----- Entries provided
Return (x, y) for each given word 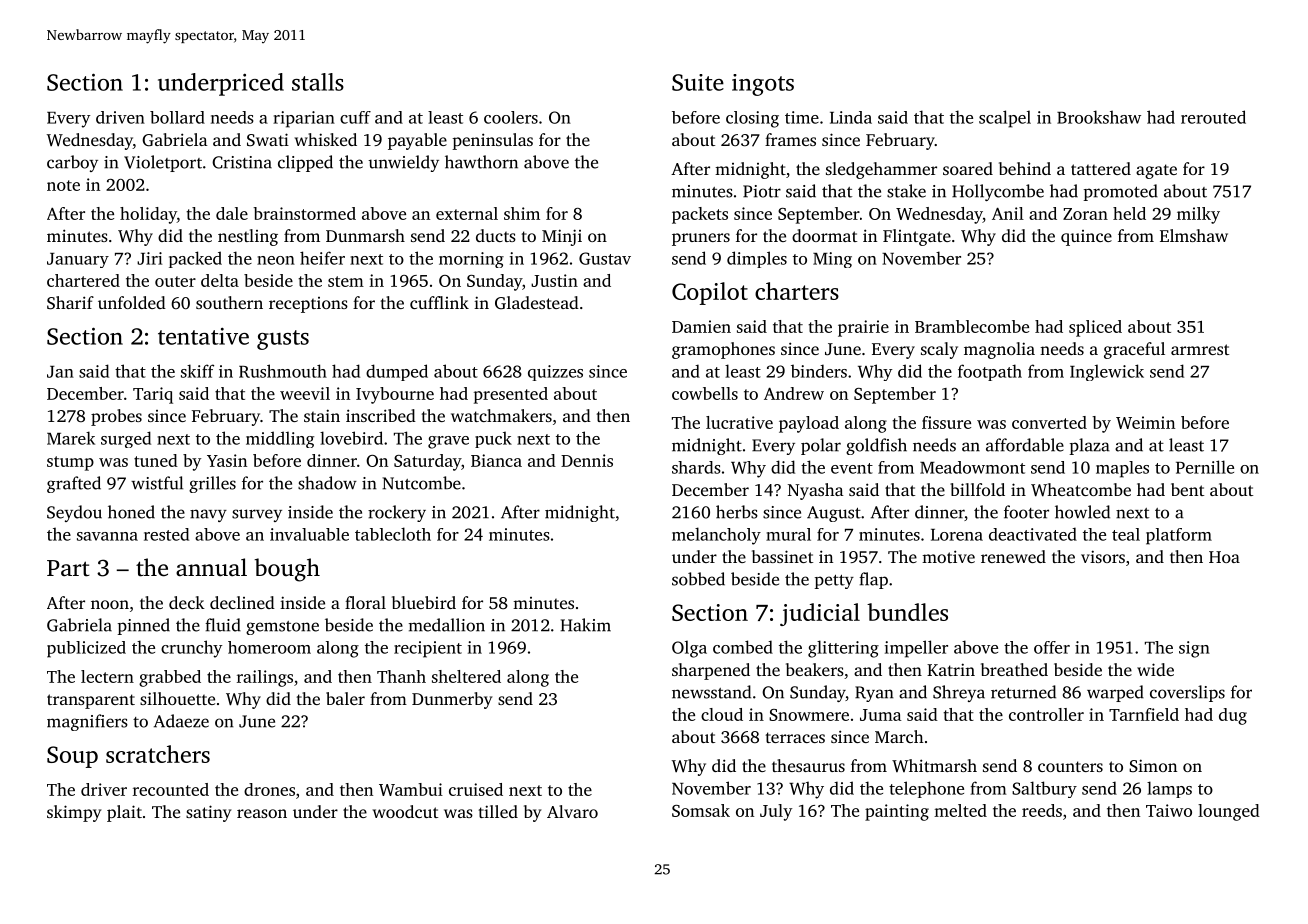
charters (797, 291)
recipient (428, 649)
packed (195, 259)
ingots (763, 85)
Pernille (1205, 467)
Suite (698, 82)
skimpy (74, 813)
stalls (318, 82)
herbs (737, 512)
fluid (223, 625)
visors (1103, 556)
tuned (156, 460)
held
----------
→ **Exercise**
Change "word" to "term" throughout the records above, keeping everything else the same, and omit the pictures from your copy.

→ **Output for this exercise**
Return (x, y) for each given term 
charters (797, 291)
recipient (428, 649)
packed (195, 259)
ingots (763, 85)
Pernille (1205, 467)
Suite (698, 82)
skimpy (74, 813)
stalls (318, 82)
herbs (737, 512)
fluid (223, 625)
visors (1103, 556)
tuned (156, 460)
held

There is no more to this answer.